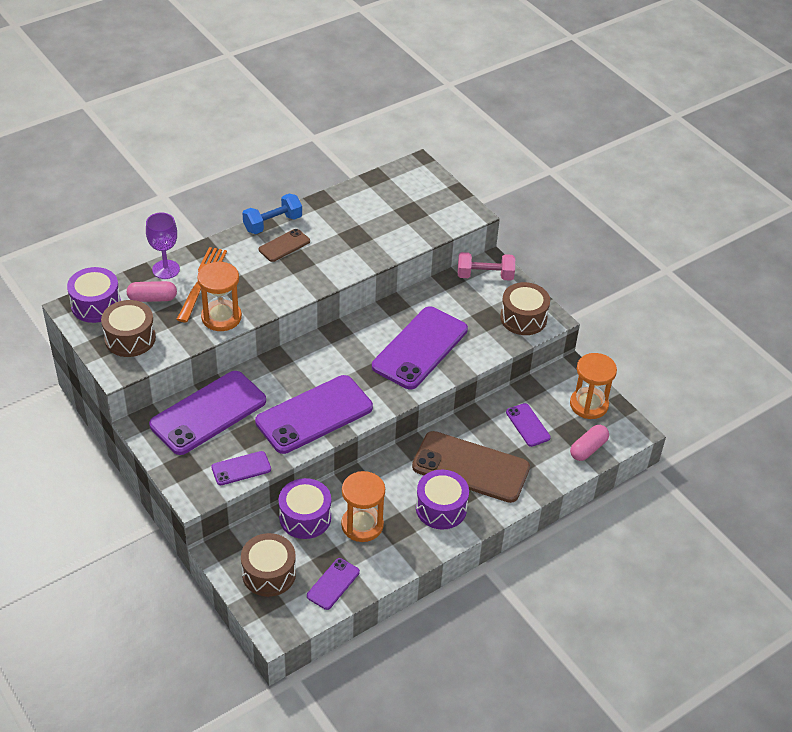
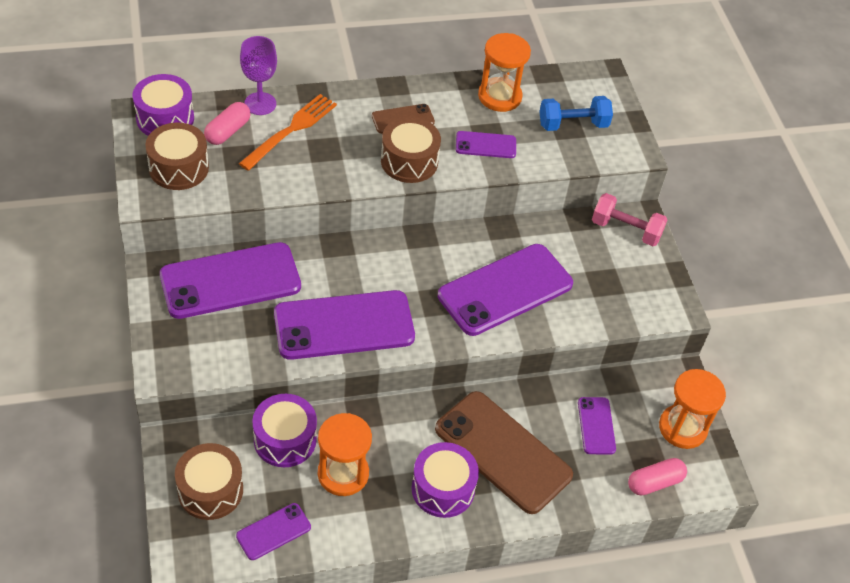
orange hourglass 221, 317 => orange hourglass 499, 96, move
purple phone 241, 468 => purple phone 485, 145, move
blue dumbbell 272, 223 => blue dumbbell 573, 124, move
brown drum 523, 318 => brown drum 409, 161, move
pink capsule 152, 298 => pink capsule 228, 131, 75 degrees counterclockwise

*Required work*.
Full copy, no pictures: write out each line of the data exactly as it stands.

*Expected answer*.
orange hourglass 221, 317 => orange hourglass 499, 96, move
purple phone 241, 468 => purple phone 485, 145, move
blue dumbbell 272, 223 => blue dumbbell 573, 124, move
brown drum 523, 318 => brown drum 409, 161, move
pink capsule 152, 298 => pink capsule 228, 131, 75 degrees counterclockwise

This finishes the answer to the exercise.